Scene difference descriptions
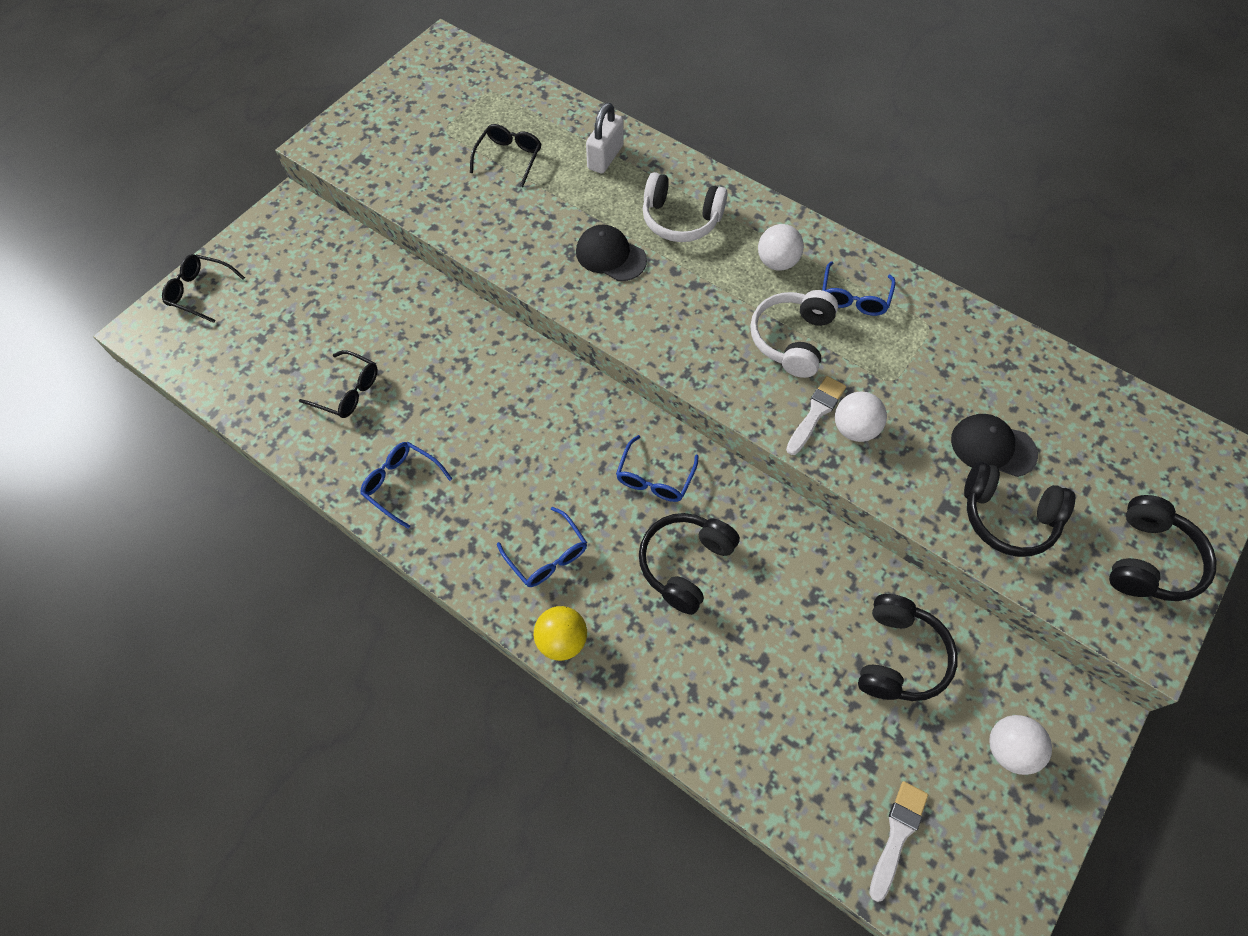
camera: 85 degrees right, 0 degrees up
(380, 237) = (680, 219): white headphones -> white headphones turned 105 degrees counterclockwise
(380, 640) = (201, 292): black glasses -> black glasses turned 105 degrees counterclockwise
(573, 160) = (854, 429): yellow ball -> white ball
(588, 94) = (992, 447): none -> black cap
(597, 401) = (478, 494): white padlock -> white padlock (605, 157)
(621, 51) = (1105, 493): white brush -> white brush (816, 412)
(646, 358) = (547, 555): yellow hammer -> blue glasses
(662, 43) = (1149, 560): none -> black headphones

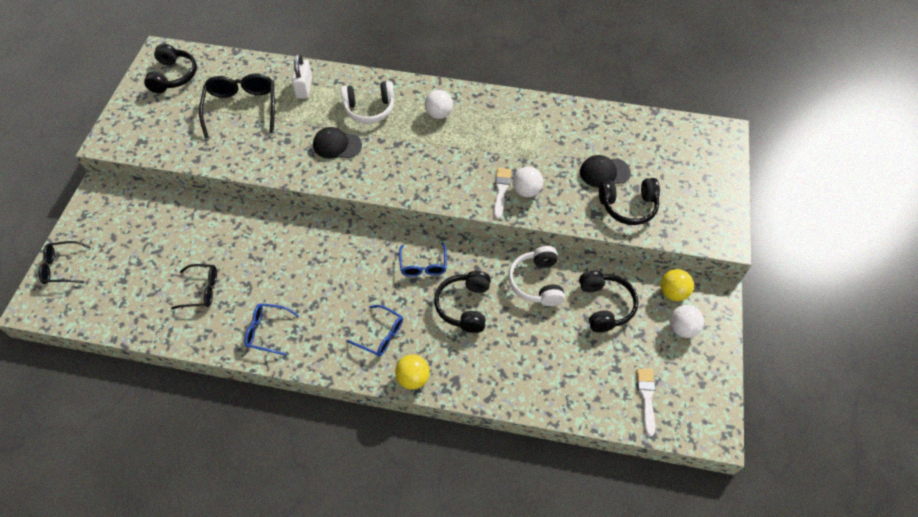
camera: 25 degrees left, 5 degrees down
(509, 158) = (242, 108): black glasses -> black glasses, size x1.69
(791, 339) = (468, 155): white headphones -> white headphones (536, 282)
(854, 297) = (492, 118): blue glasses -> none
(1019, 683) = (673, 292): none -> yellow ball
(1149, 560) = (708, 200): black headphones -> black headphones (173, 76)

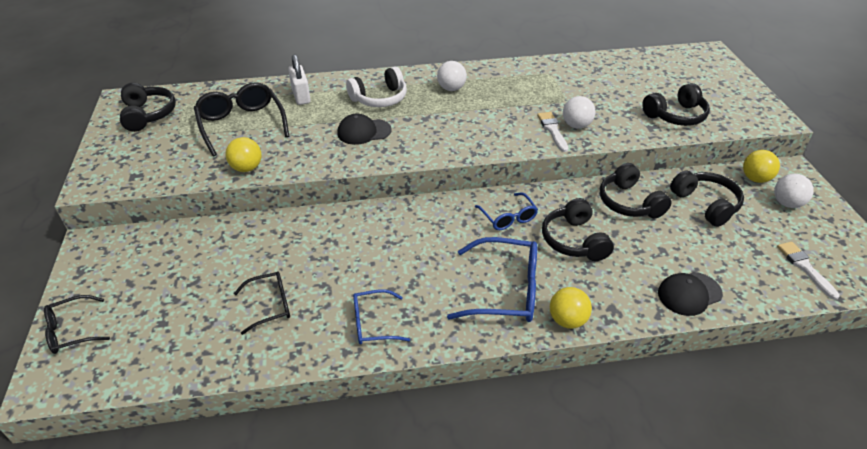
camera: 20 degrees left, 15 degrees down
(226, 158) = (247, 168): none -> yellow ball
(380, 335) = (504, 290): blue glasses -> blue glasses, size x1.69
(536, 282) = (629, 203): white headphones -> black headphones
(604, 172) = (635, 97): black cap -> black cap (689, 294)

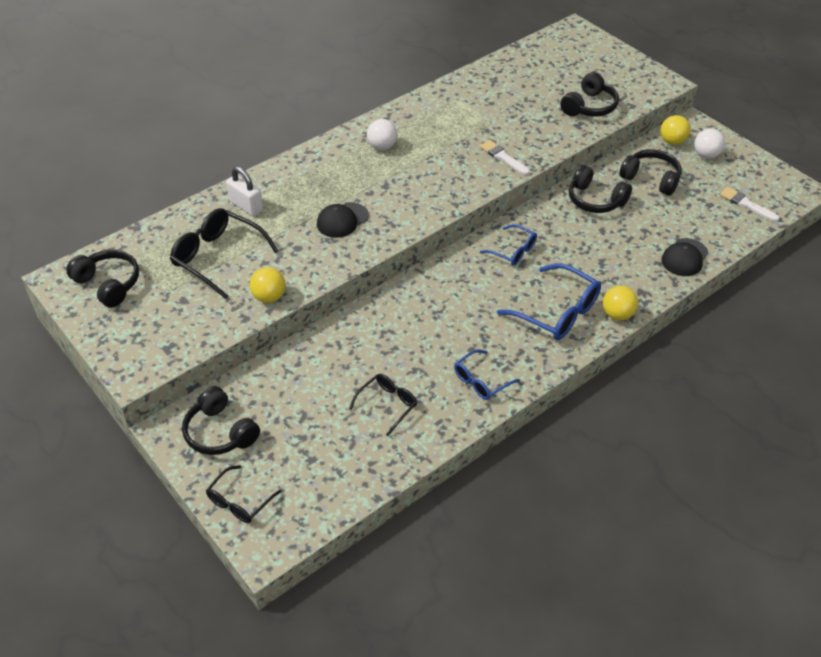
camera: 30 degrees left, 5 degrees up
(380, 98) = (325, 181): white headphones -> none
(504, 290) = (557, 312): blue glasses -> blue glasses turned 60 degrees clockwise
(574, 240) = (577, 249): black headphones -> black headphones (220, 432)
(576, 125) = (518, 145): white ball -> none

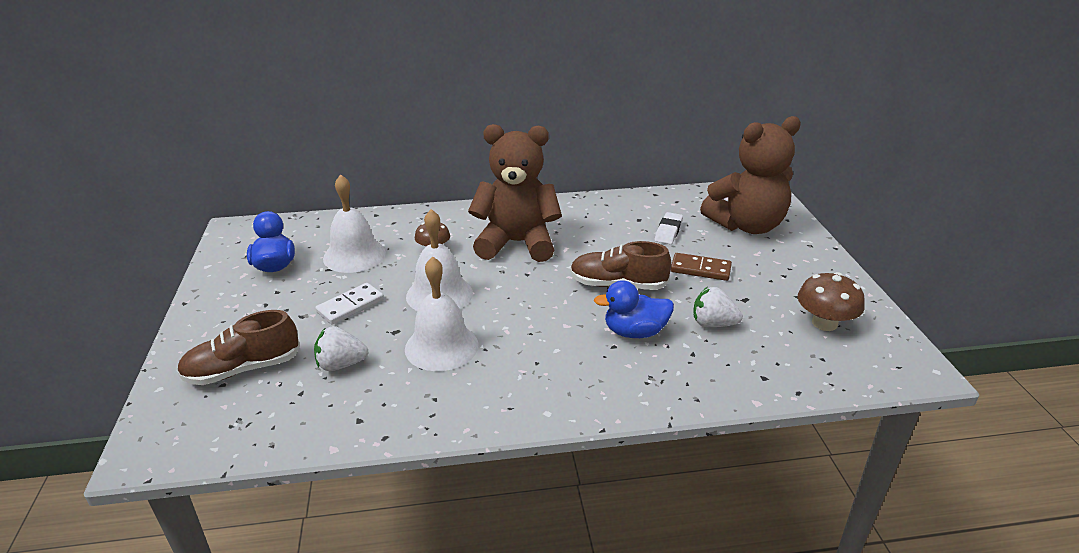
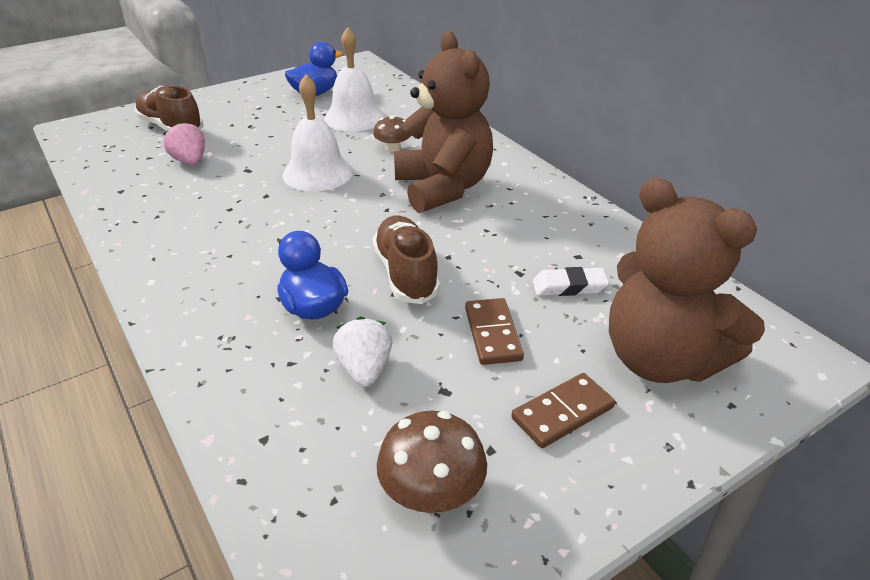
camera: 65 degrees right, 5 degrees up
(341, 364) = (190, 161): white strawberry -> pink strawberry
(350, 306) = (275, 140): white domino -> none
(441, 346) = (234, 198): white bell -> none
(777, 266) = (562, 413): none -> brown domino

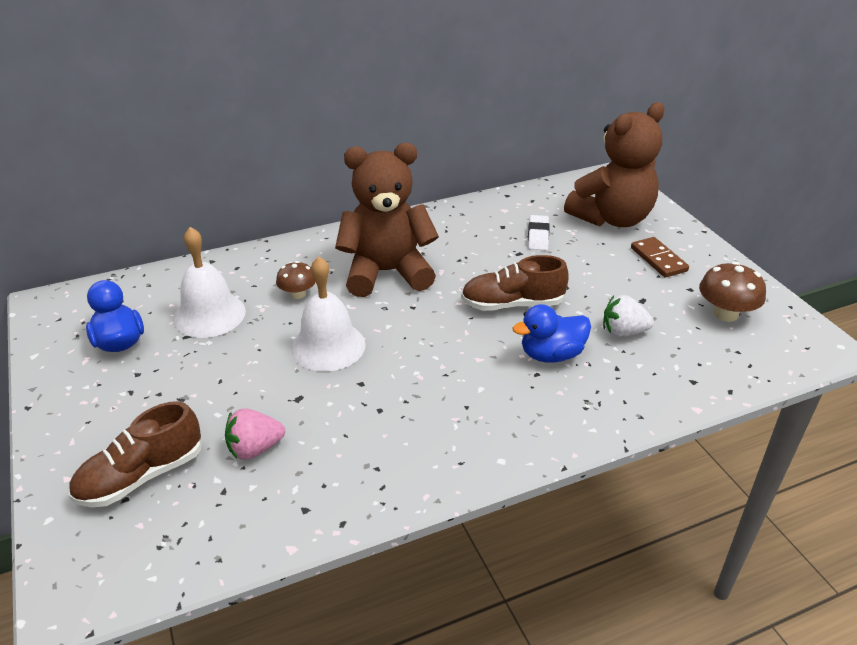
camera: 80 degrees left, 0 degrees up
(492, 334) = (587, 274): brown domino -> none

- _TASK ITEM_
Search the records for the word "domino" and return every line that holds it.

- _OUTPUT_
(350, 306) = (275, 140): white domino -> none
(777, 266) = (562, 413): none -> brown domino
(492, 334) = (587, 274): brown domino -> none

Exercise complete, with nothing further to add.